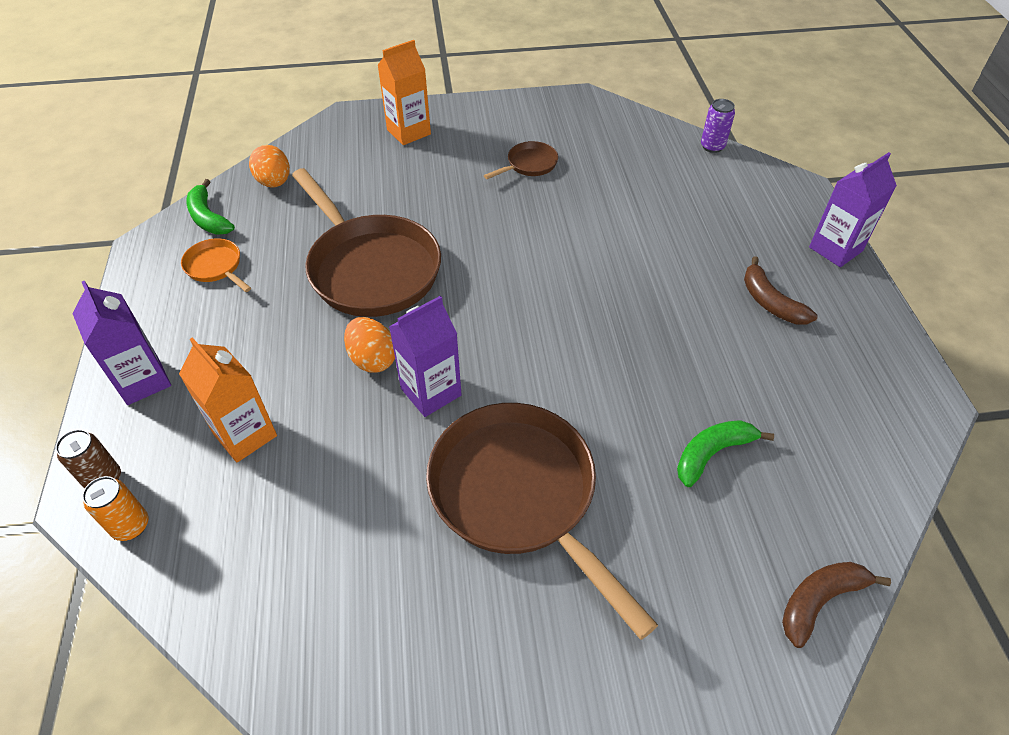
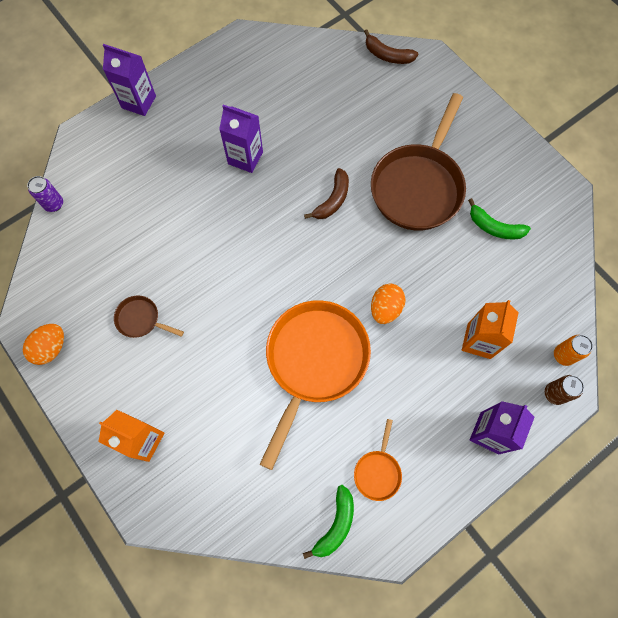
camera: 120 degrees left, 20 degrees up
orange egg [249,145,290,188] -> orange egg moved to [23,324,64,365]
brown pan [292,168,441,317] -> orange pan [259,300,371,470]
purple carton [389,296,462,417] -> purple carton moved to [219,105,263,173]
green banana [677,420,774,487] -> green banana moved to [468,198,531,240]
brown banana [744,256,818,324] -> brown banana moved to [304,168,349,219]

=-=-=-=-=

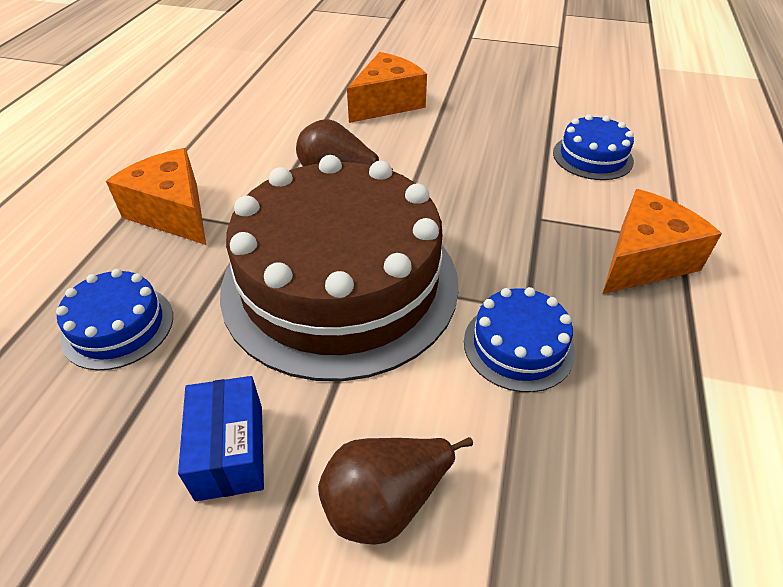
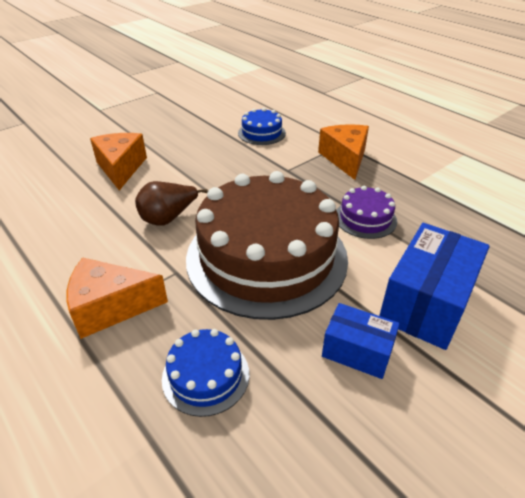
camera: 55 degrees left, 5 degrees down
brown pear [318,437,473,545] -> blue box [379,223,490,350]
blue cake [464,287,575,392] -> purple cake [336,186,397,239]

=-=-=-=-=

Please filter the listing down to lines that include the word "left".

camera: 120 degrees left, 20 degrees up
camera: 55 degrees left, 5 degrees down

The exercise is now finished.